Data items
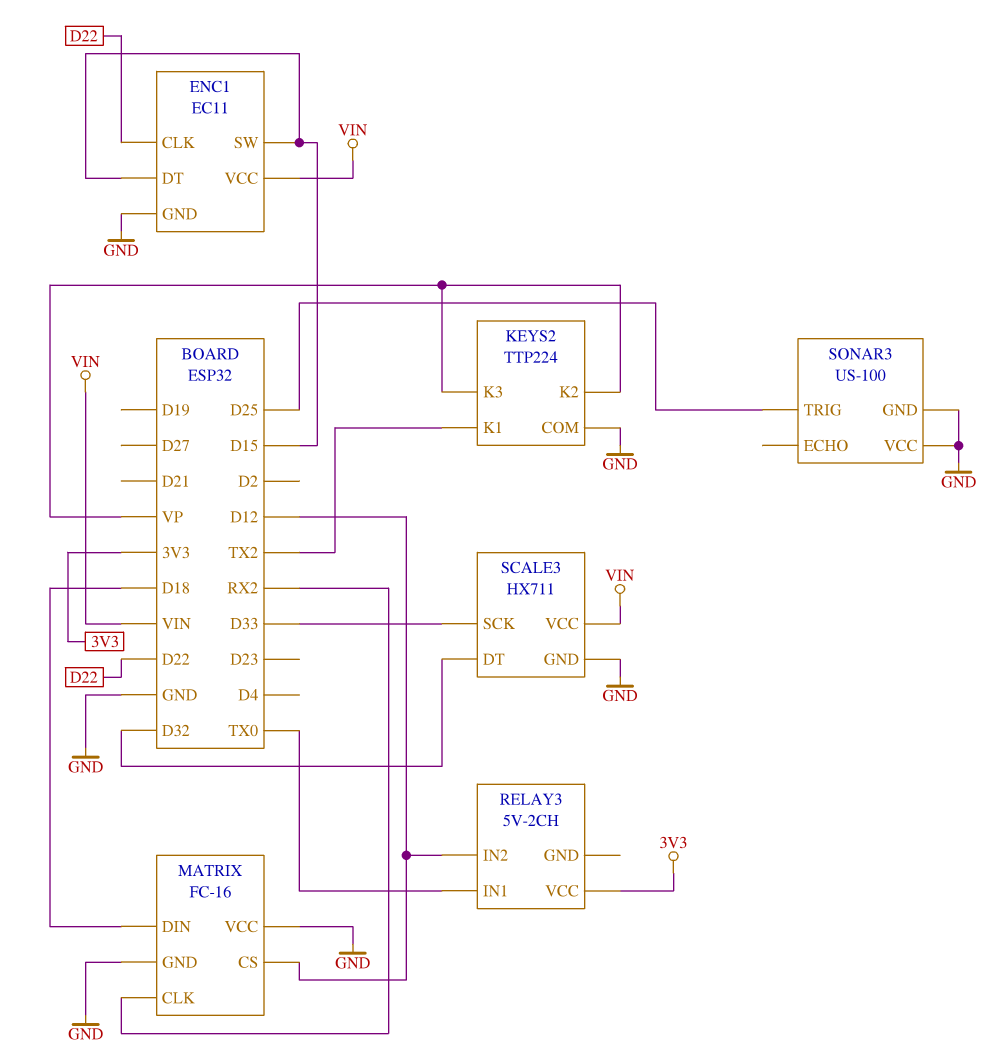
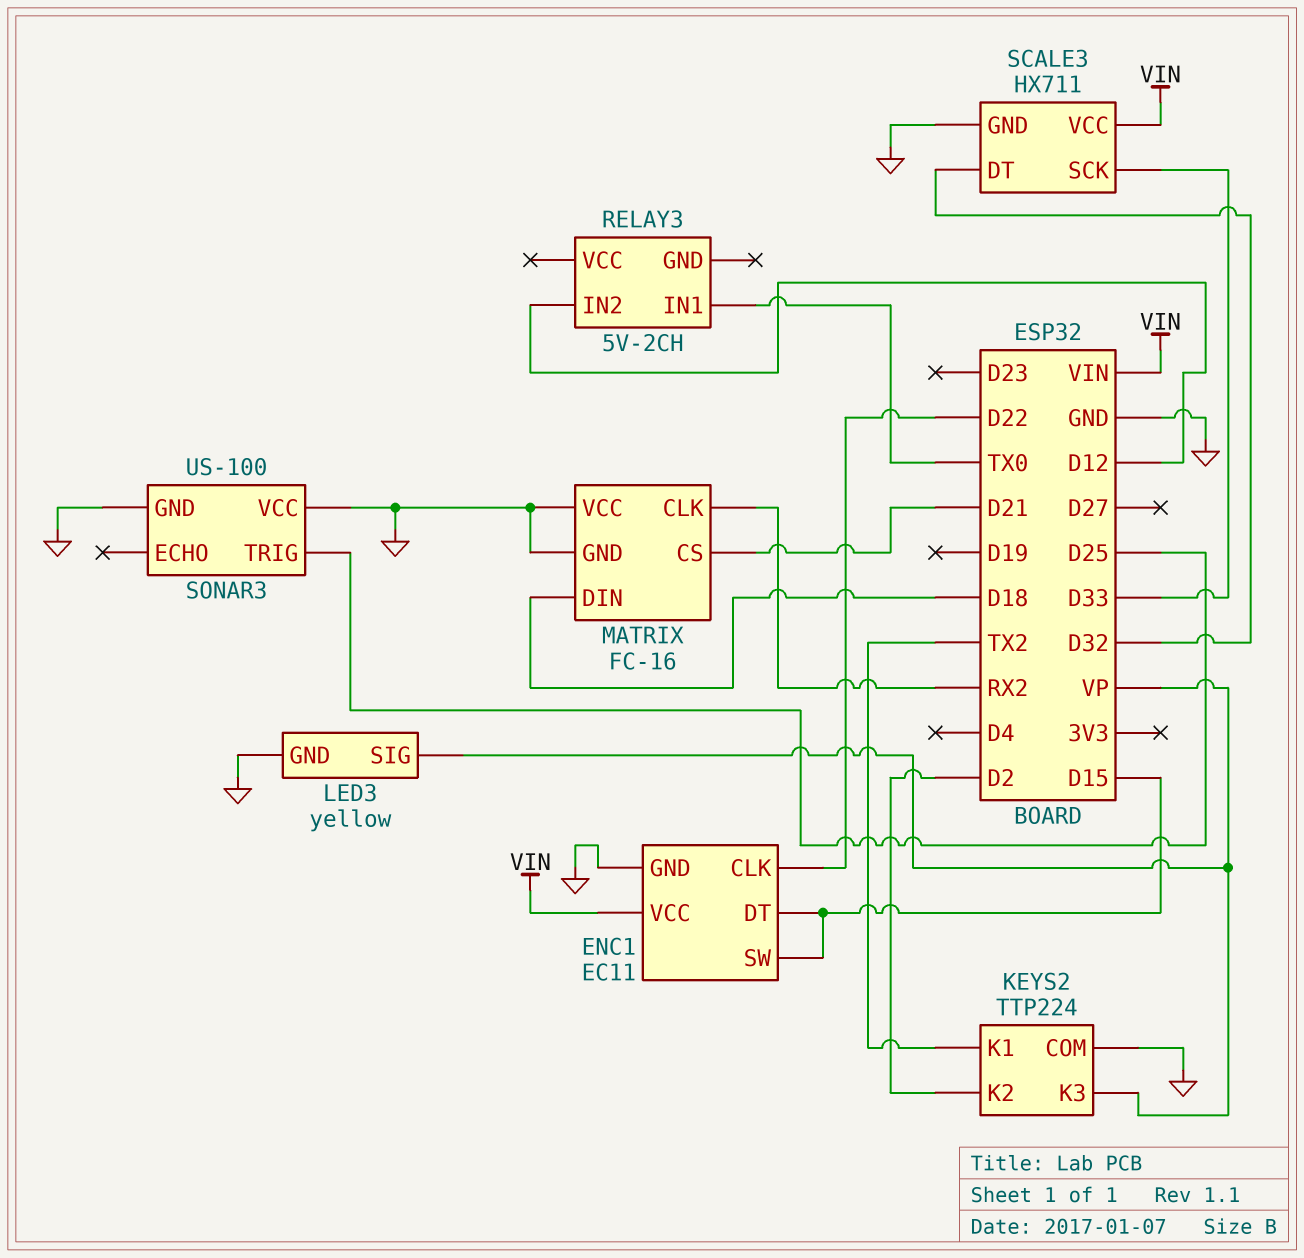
KEYS2 pin K2: VP -> D2
LED3: none -> yellow
LED3 pin GND: none -> GND
LED3 pin SIG: none -> VP
MATRIX pin CS: D12 -> D21
RELAY3 pin VCC: 3V3 -> none

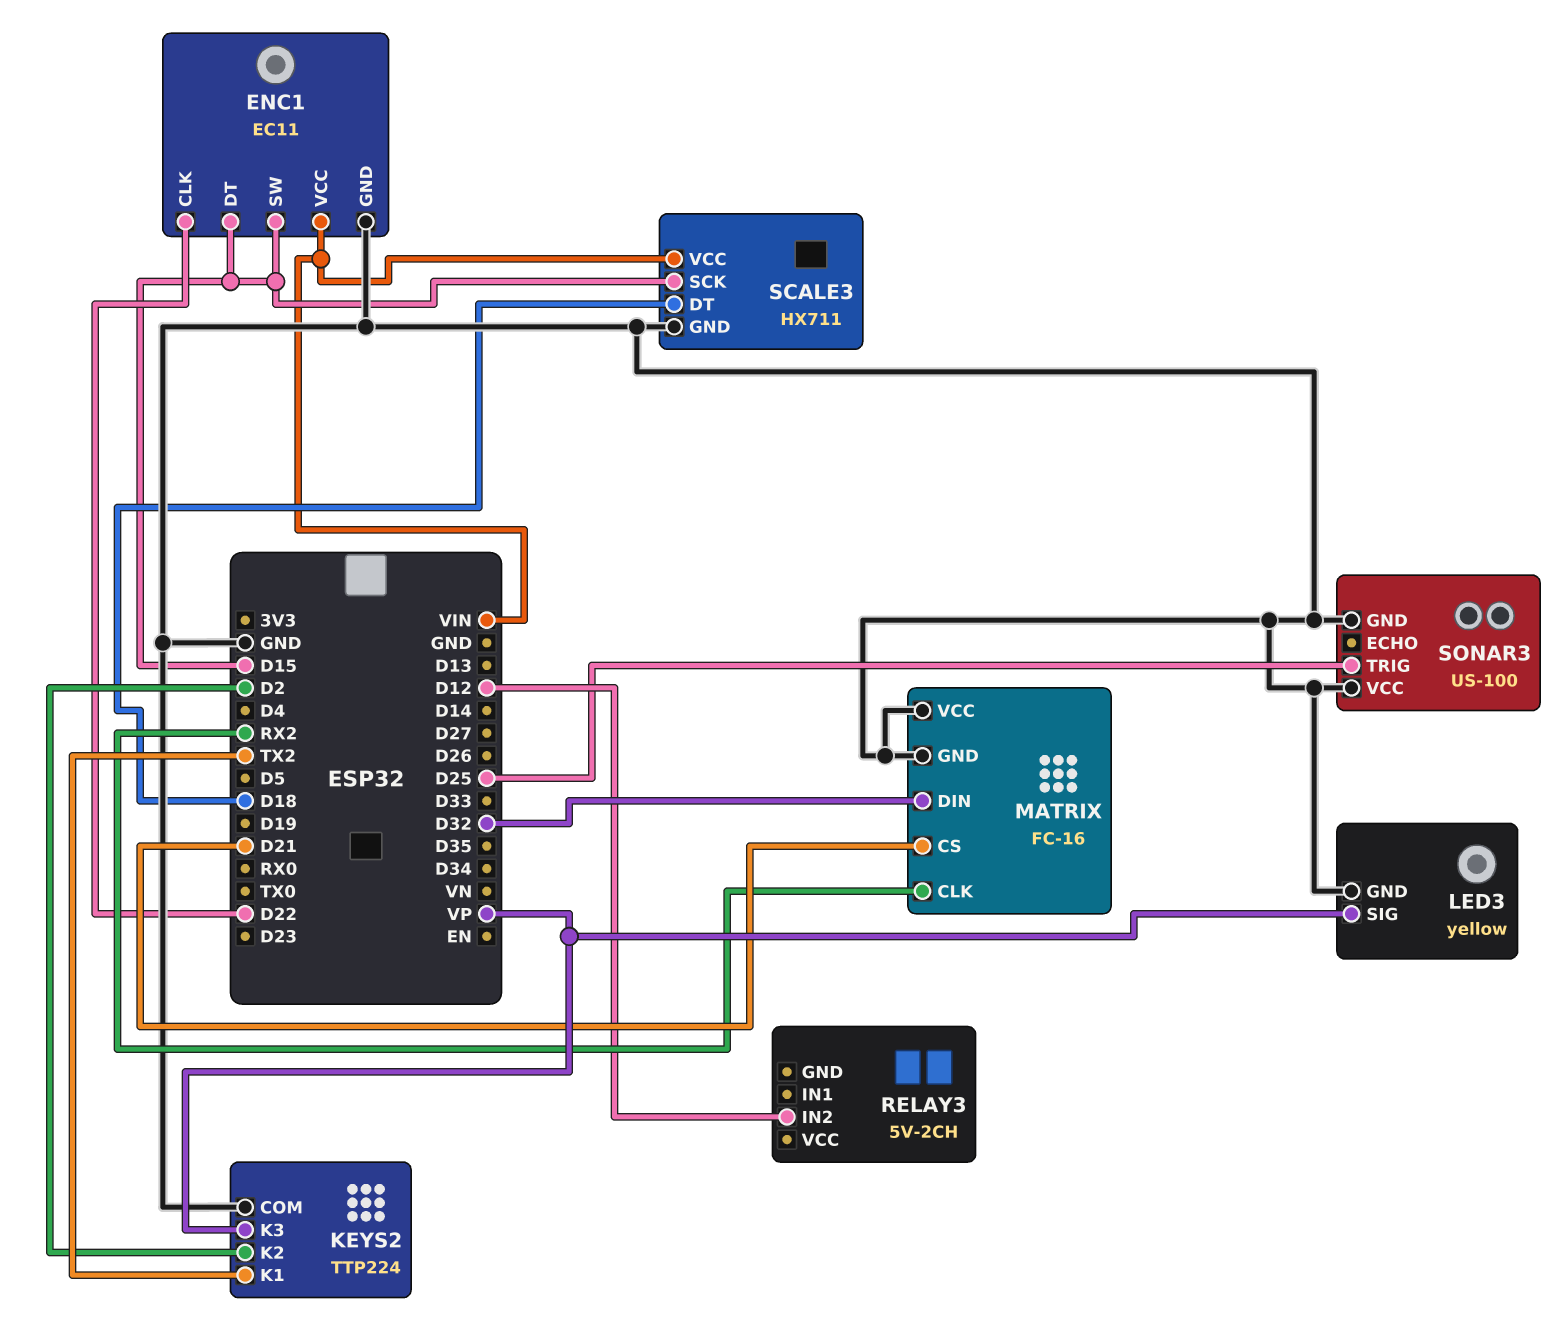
MATRIX pin DIN: D18 -> D32
RELAY3 pin IN1: TX0 -> none
SCALE3 pin DT: D32 -> D18
SCALE3 pin SCK: D33 -> D15

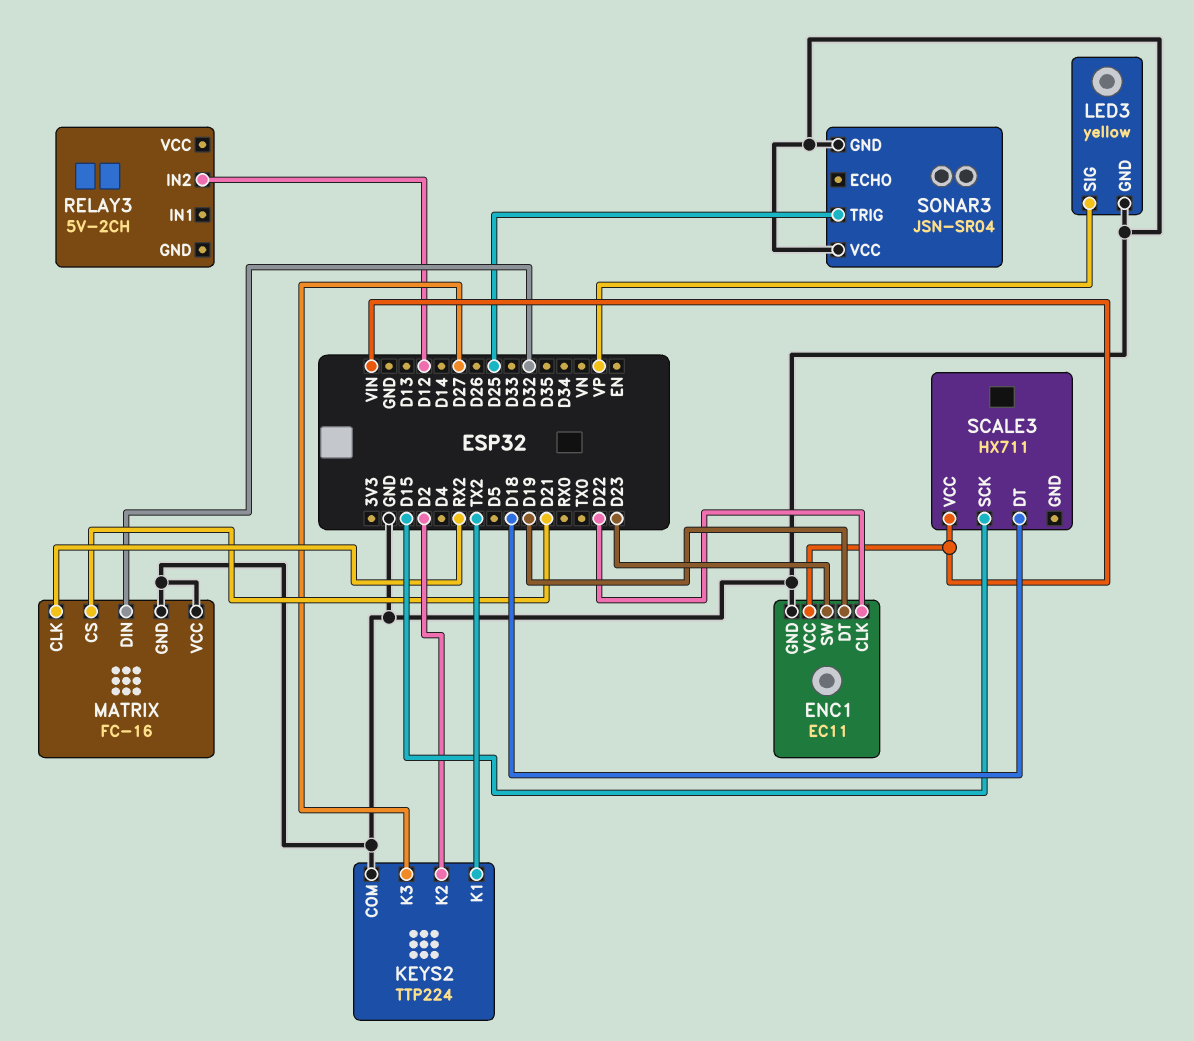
ENC1 pin DT: D15 -> D19
ENC1 pin SW: D15 -> D23
KEYS2 pin K3: VP -> D27
SCALE3 pin GND: GND -> none
SONAR3: US-100 -> JSN-SR04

# Exercise description
Start copying at the line that contains "KEYS2 pin K3: VP -> D27" and stop after the last line of the records, keeping every line exactly.

# Exercise answer
KEYS2 pin K3: VP -> D27
SCALE3 pin GND: GND -> none
SONAR3: US-100 -> JSN-SR04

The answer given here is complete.